### Task description
Both the line containing "784,143,845,213 to 322,234,351,287" and the line containing "778,469,852,521 to 345,292,384,332" belong to the span. Output exactly that span from the listing below, and nothing outside it.

### Source information
------------------------------------------------------------------------

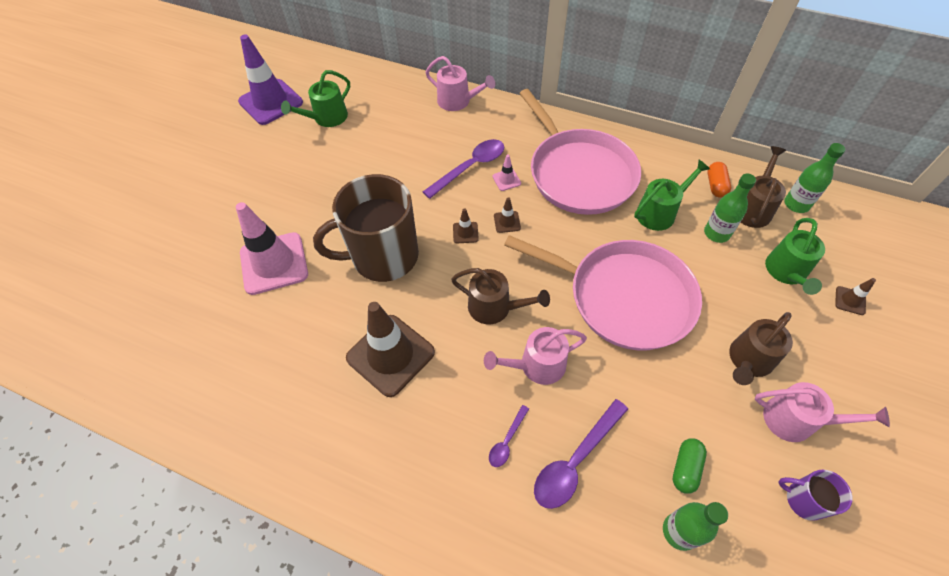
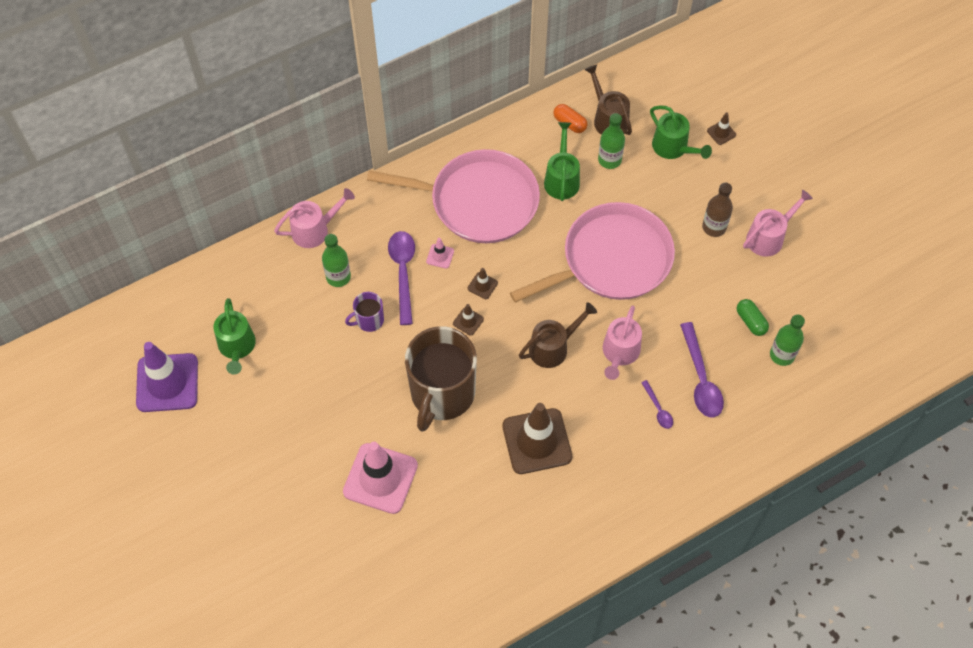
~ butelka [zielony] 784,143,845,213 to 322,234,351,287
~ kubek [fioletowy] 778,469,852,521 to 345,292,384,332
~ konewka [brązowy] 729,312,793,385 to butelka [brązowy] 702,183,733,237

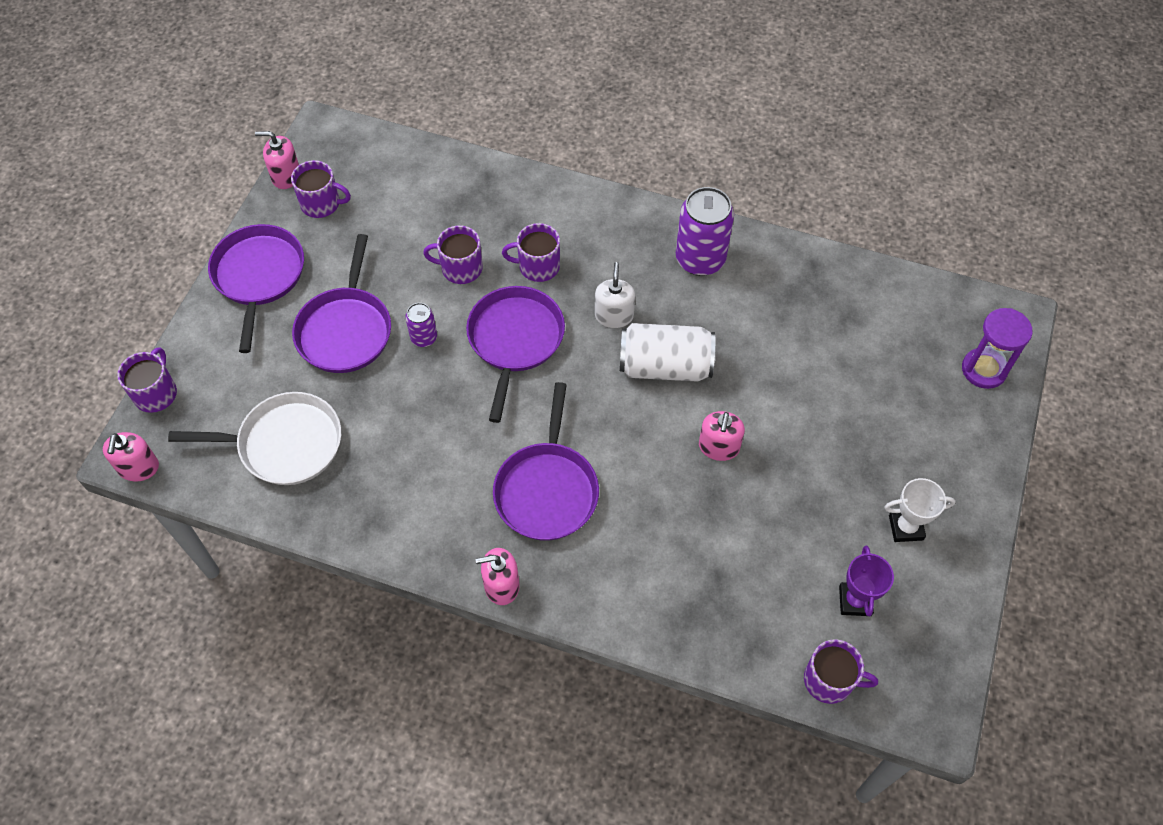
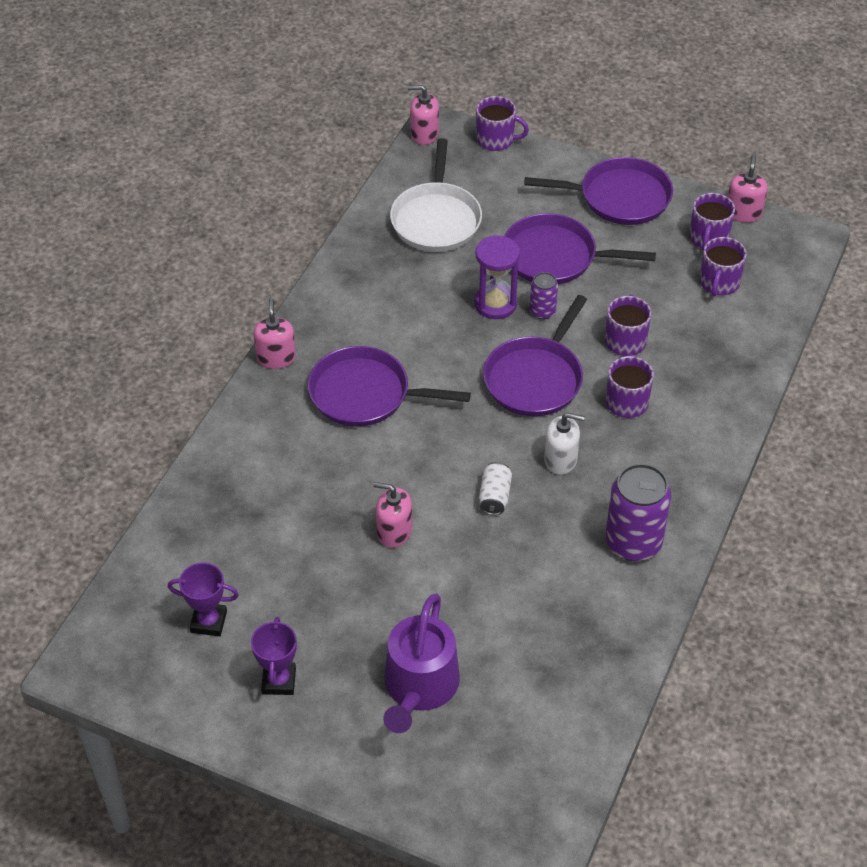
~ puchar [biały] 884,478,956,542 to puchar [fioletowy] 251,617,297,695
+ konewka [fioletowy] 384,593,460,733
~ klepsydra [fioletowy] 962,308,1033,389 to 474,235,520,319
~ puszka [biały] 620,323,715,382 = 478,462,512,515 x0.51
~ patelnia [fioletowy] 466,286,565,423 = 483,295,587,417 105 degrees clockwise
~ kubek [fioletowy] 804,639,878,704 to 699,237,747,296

------------------------------------------------------------------------

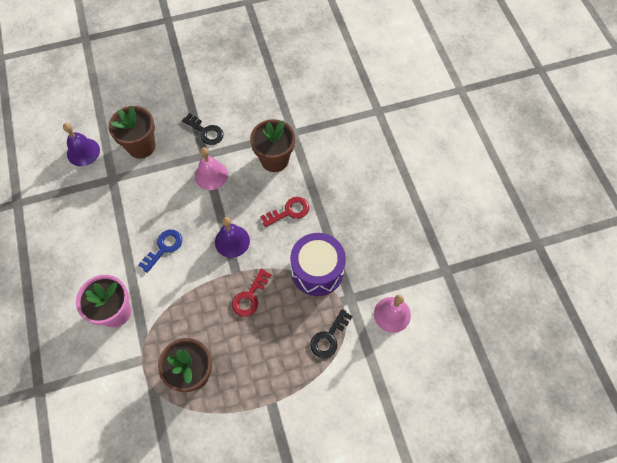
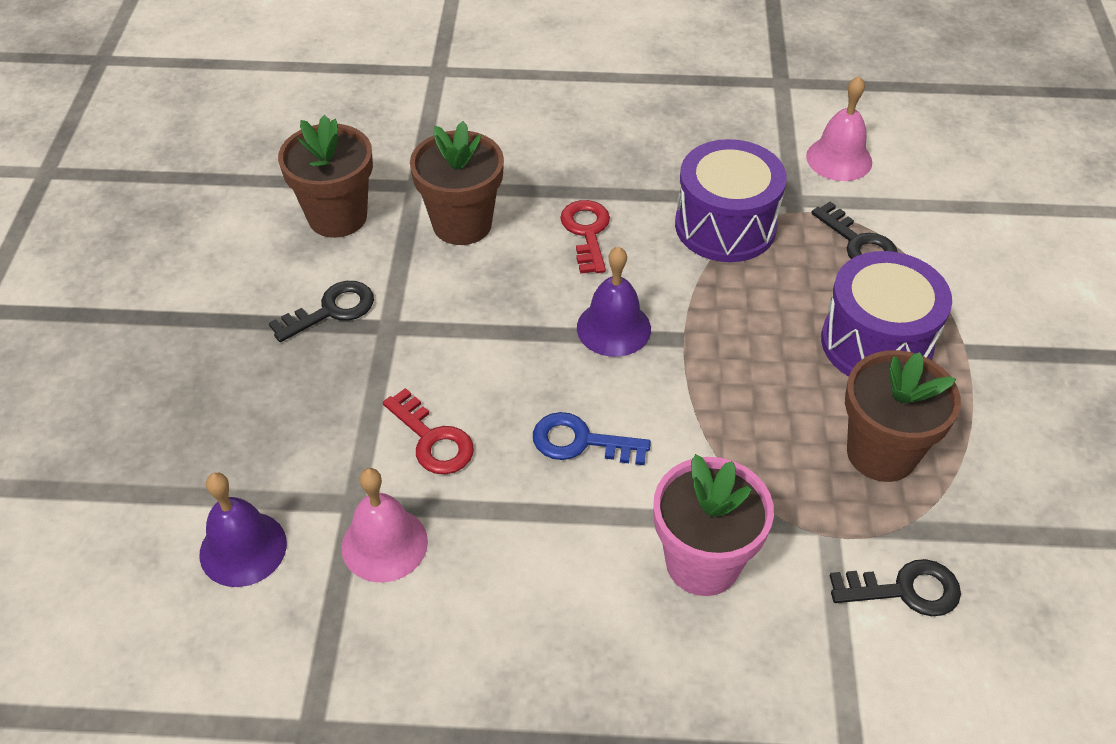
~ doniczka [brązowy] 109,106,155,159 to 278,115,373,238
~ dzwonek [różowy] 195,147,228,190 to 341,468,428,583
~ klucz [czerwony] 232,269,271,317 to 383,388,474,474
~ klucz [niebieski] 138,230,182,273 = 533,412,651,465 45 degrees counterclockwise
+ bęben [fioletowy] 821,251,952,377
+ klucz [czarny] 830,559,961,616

------------------------------------------------------------------------

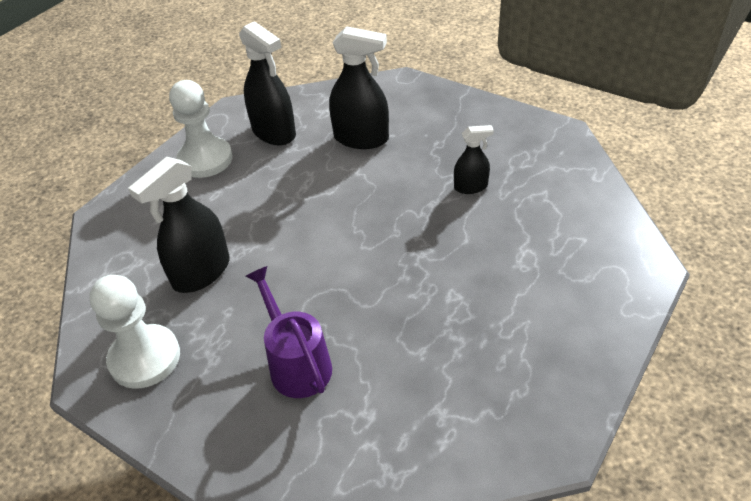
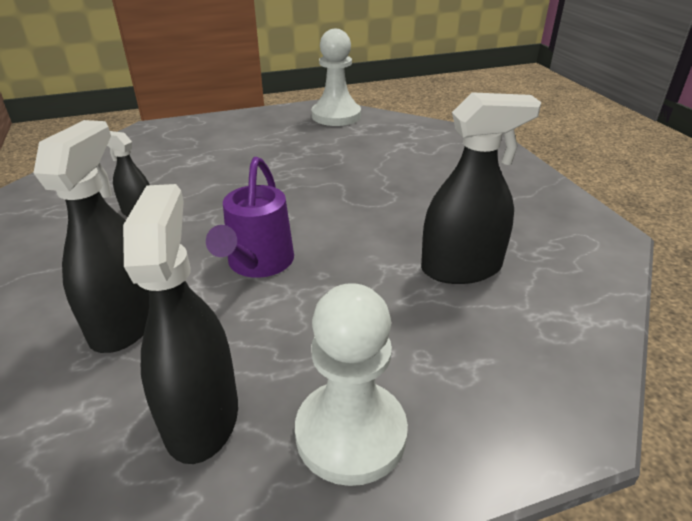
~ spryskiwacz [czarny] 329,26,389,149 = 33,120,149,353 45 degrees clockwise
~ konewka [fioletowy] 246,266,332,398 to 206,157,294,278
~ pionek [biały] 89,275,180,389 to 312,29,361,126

------------------------------------------------------------------------

### Answer space
~ butelka [zielony] 784,143,845,213 to 322,234,351,287
~ kubek [fioletowy] 778,469,852,521 to 345,292,384,332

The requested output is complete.